*How to complete this task*
After reading the lines below, count those that contain "camera" and give the count alone.

*Available data*
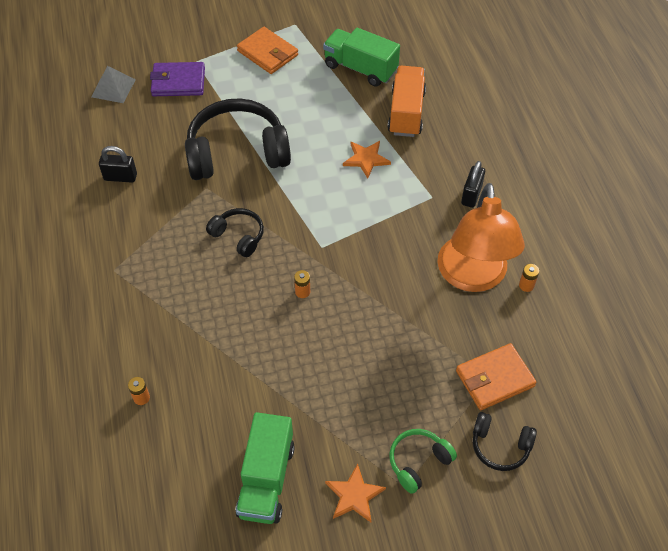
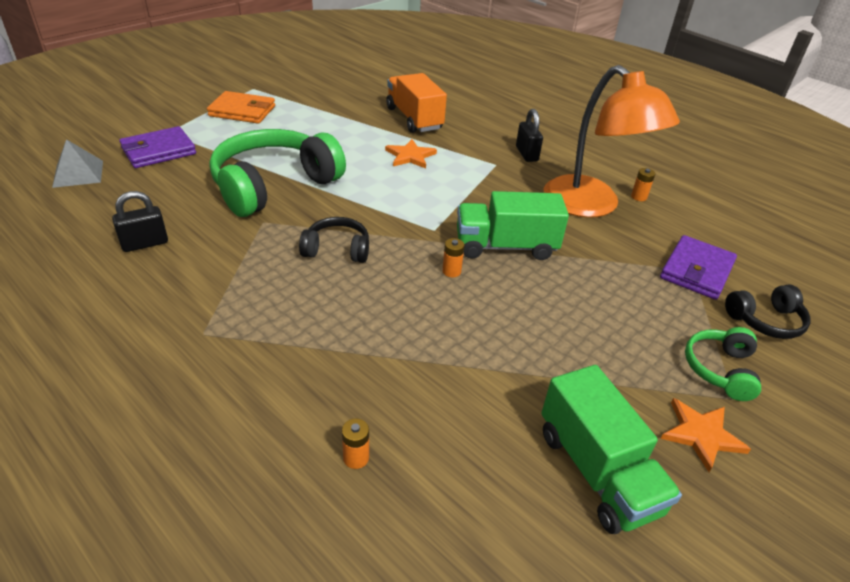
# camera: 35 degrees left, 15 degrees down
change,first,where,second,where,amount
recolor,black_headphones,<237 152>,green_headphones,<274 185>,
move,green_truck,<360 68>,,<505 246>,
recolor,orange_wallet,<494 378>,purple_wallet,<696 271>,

* * *

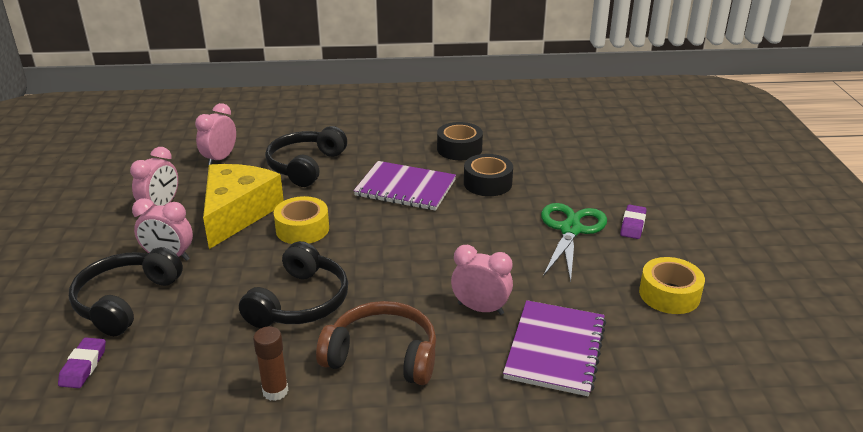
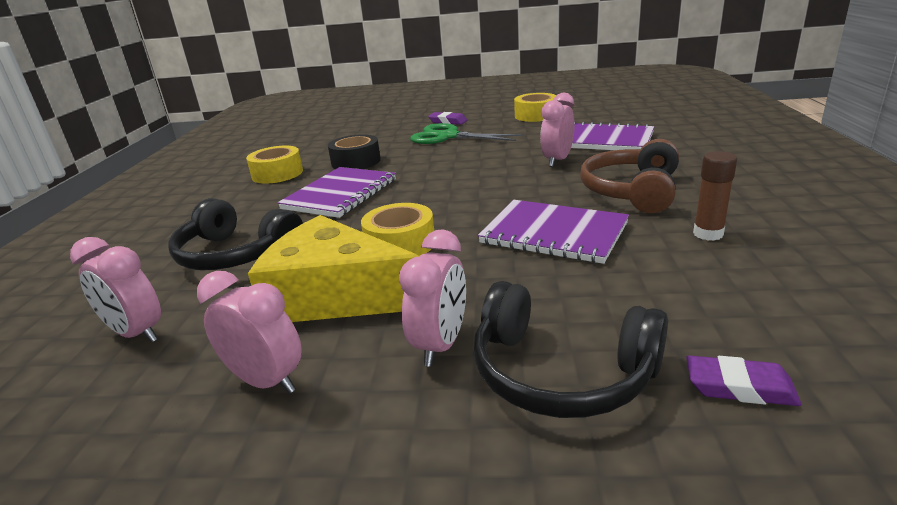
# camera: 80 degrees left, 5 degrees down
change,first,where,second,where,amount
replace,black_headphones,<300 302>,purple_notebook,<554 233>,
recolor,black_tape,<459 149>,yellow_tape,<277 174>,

*Answer area*
2